What you should do —
From the first line to the last, restate the data exactly, leaving out the images.

Supplied material —
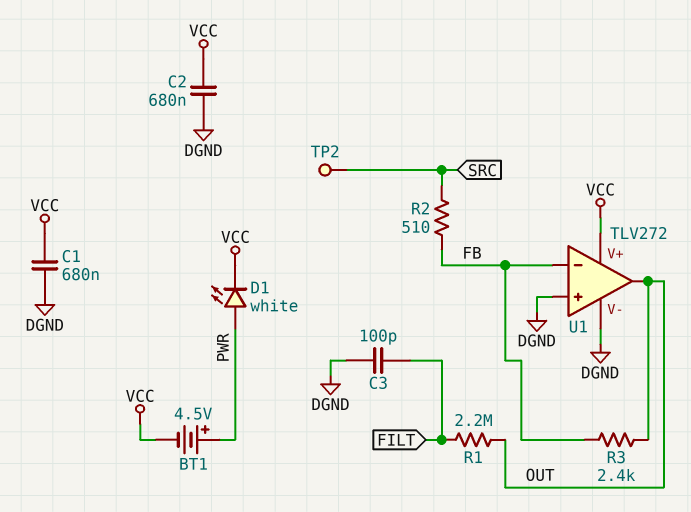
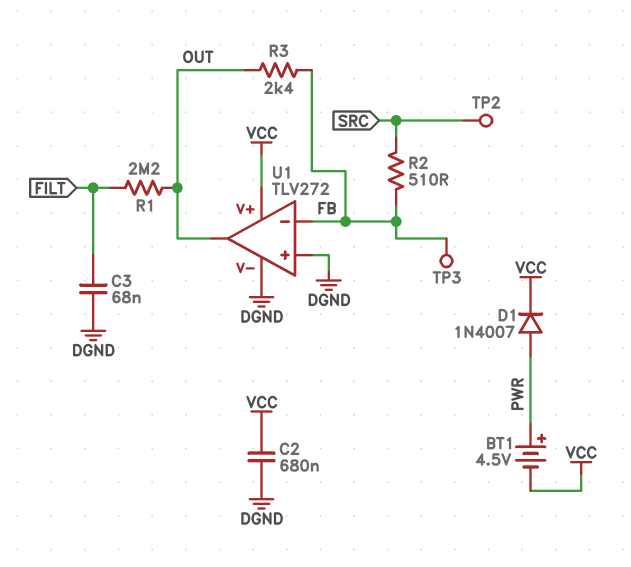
C1: 680nF (DGND, VCC) -> none
C3: 100pF (DGND, FILT) -> 68nF (DGND, FILT)
D1: LED white (A PWR, K VCC) -> diode 1N4007 (A PWR, K VCC)
TP3: none -> test point (FB)

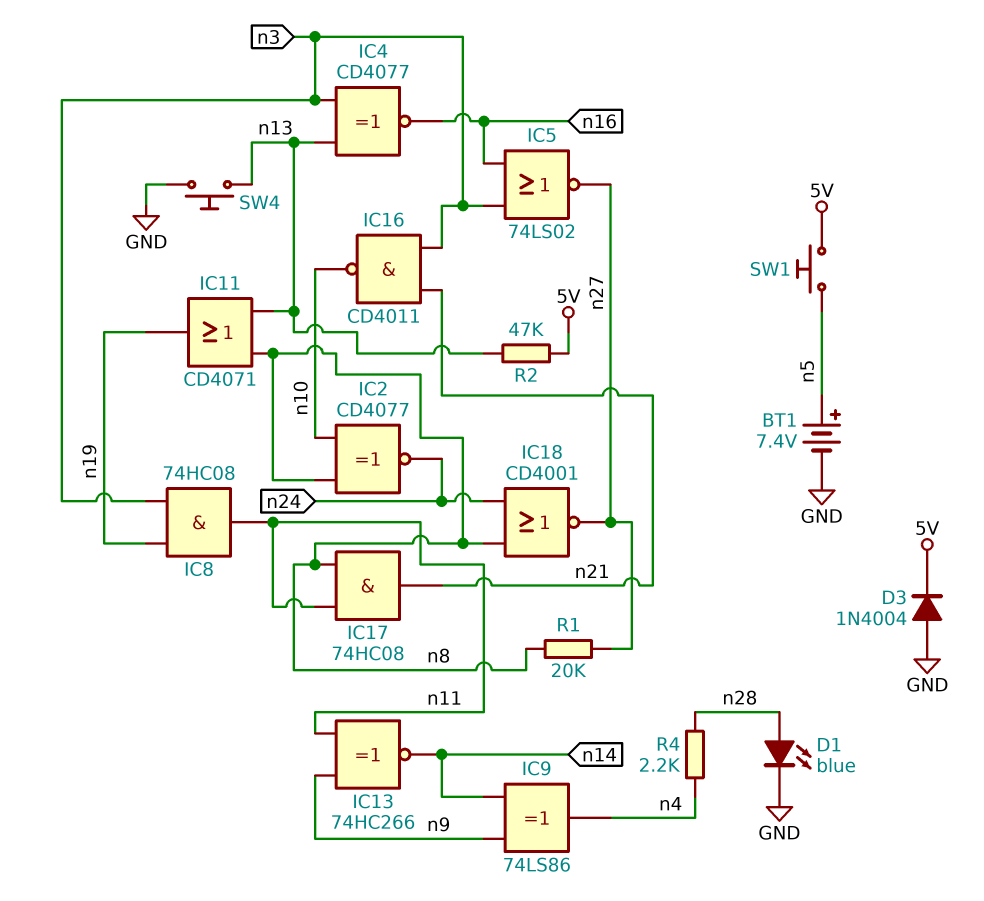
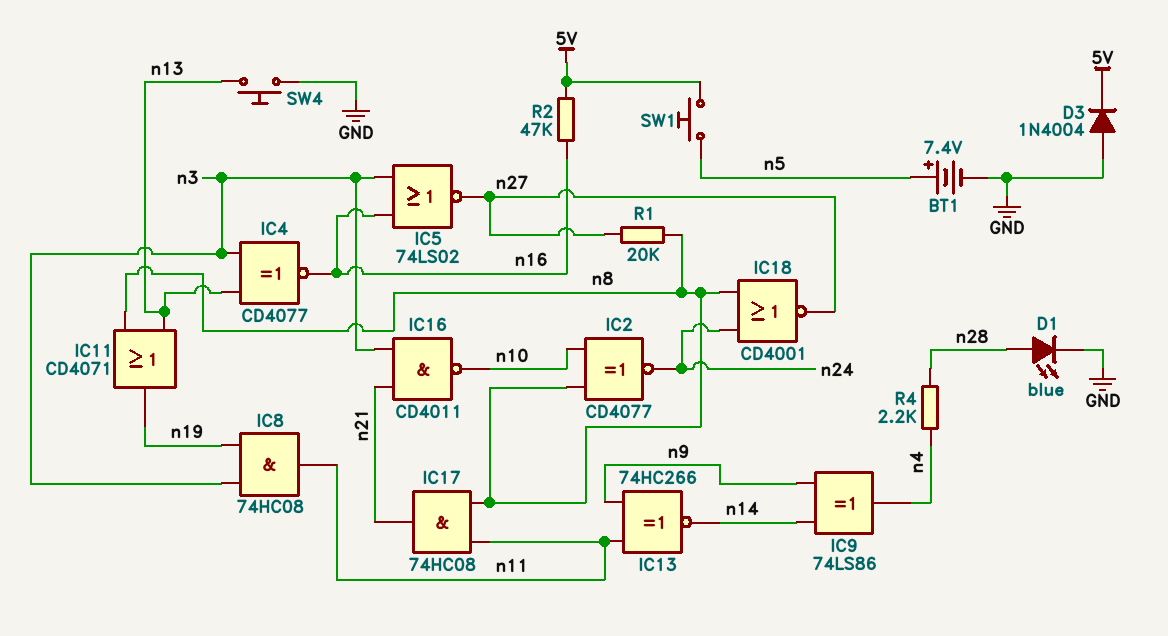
R2: 47k (5V, n13) -> 47k (5V, n16)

Solution to this exercise —
C1: 680nF (DGND, VCC) -> none
C3: 100pF (DGND, FILT) -> 68nF (DGND, FILT)
D1: LED white (A PWR, K VCC) -> diode 1N4007 (A PWR, K VCC)
TP3: none -> test point (FB)

R2: 47k (5V, n13) -> 47k (5V, n16)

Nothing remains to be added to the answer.